[Coordinate-based change listings]
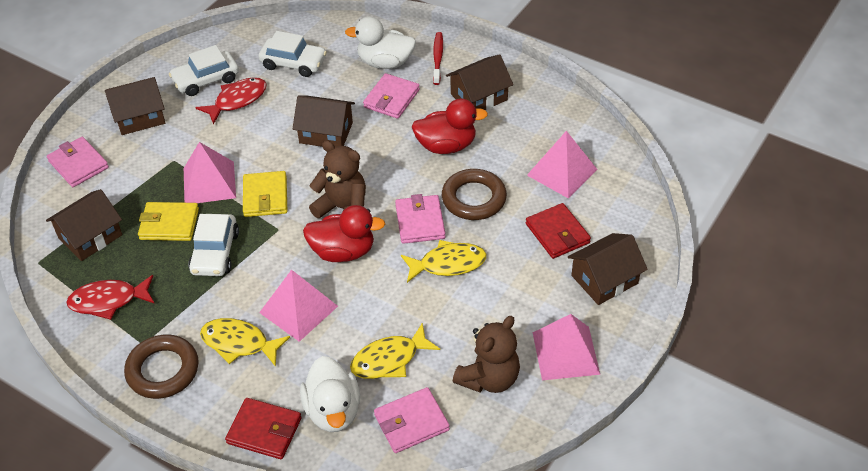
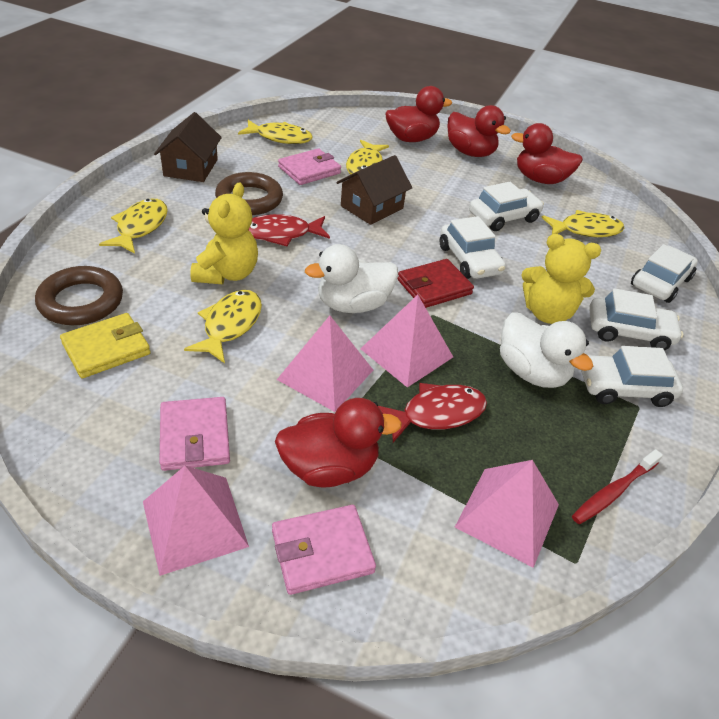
brown house: 5 -> 2
brown teddy bear: 2 -> 0
pink wallet: 4 -> 3
red duck: 2 -> 4
red wallet: 2 -> 1
white car: 3 -> 5
yellow fish: 3 -> 5
yellow teddy bear: 0 -> 2
yellow wallet: 2 -> 1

_What you need to do_: Each line that holds the word "teddy" should be extracted from the records.

_Answer to the exercise_:
brown teddy bear: 2 -> 0
yellow teddy bear: 0 -> 2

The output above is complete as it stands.